Task requirements: How many lines in the records contain the word "desk"? Reply with that number alone.
━━ Input records
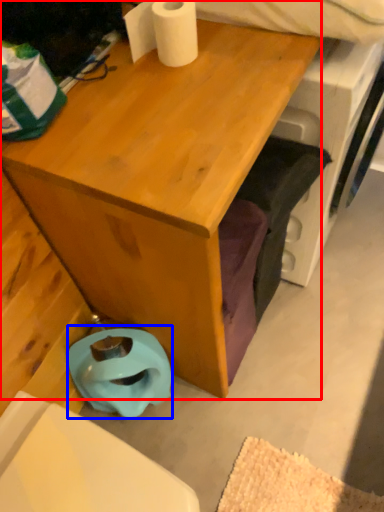
Question: Which object appears farthest to the camera in this image, desk (highlighted by a red box) or toilet bowl (highlighted by a blue box)?

Choices:
 (A) desk
 (B) toilet bowl

Answer: (B)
━━━━
Solution: 2